## What is expected
Within the records below, find each line with the word "glasses" and copy it out.

## Data extract
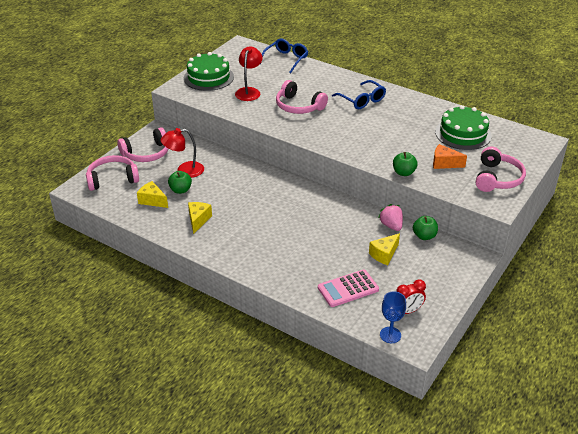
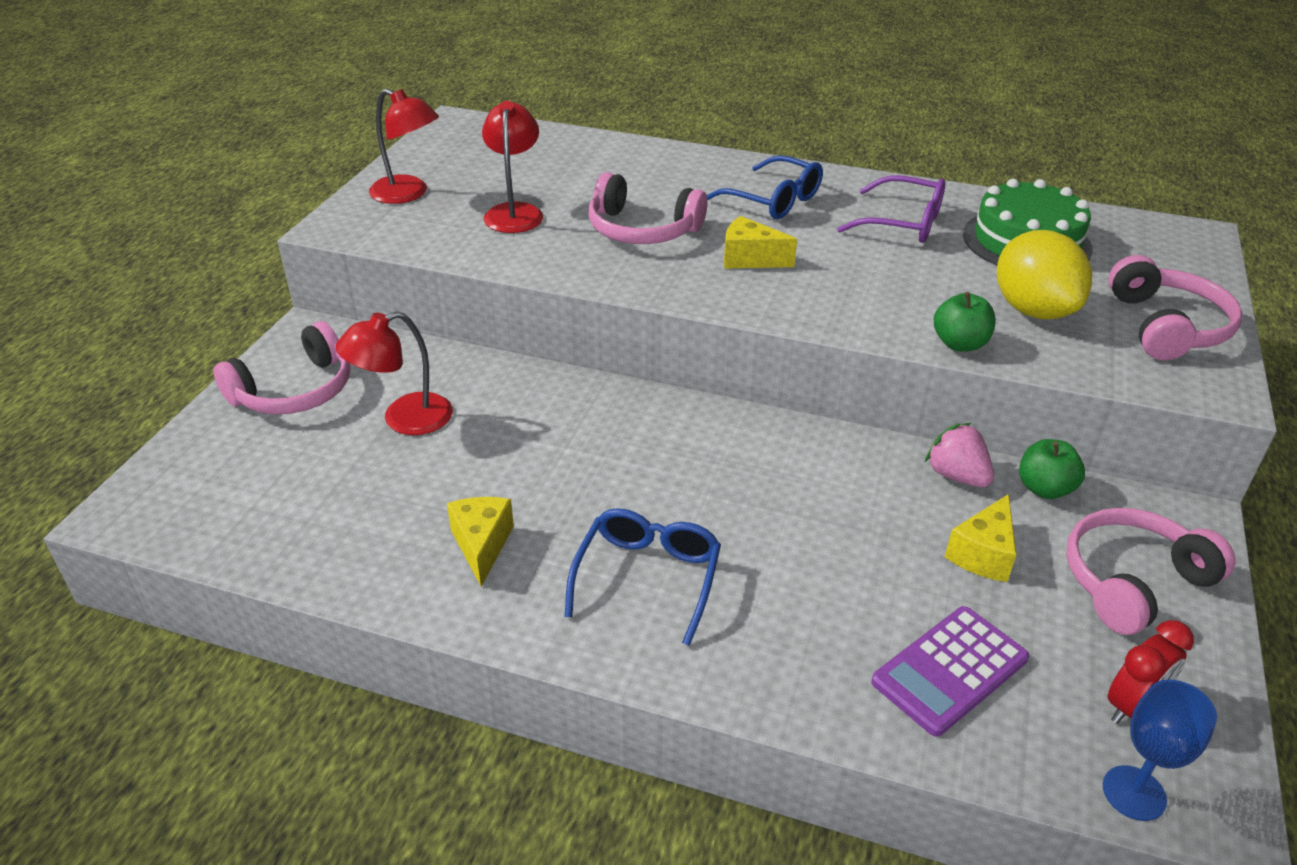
camera: 15 degrees left, 0 degrees up
(112, 179) = (219, 470): pink headphones -> pink headphones (1132, 581)
(152, 200) = (342, 511): yellow cheese -> yellow cheese (750, 259)
(180, 190) = (409, 471): green apple -> none
(208, 77) = (408, 194): green cake -> red lamp
(286, 60) = (568, 140): blue glasses -> blue glasses (647, 579)
(348, 289) = (949, 670): pink calculator -> purple calculator
(412, 118) = (902, 223): none -> purple glasses
(444, 163) = (1033, 310): orange cheese -> yellow lemon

## Solution
(286, 60) = (568, 140): blue glasses -> blue glasses (647, 579)
(412, 118) = (902, 223): none -> purple glasses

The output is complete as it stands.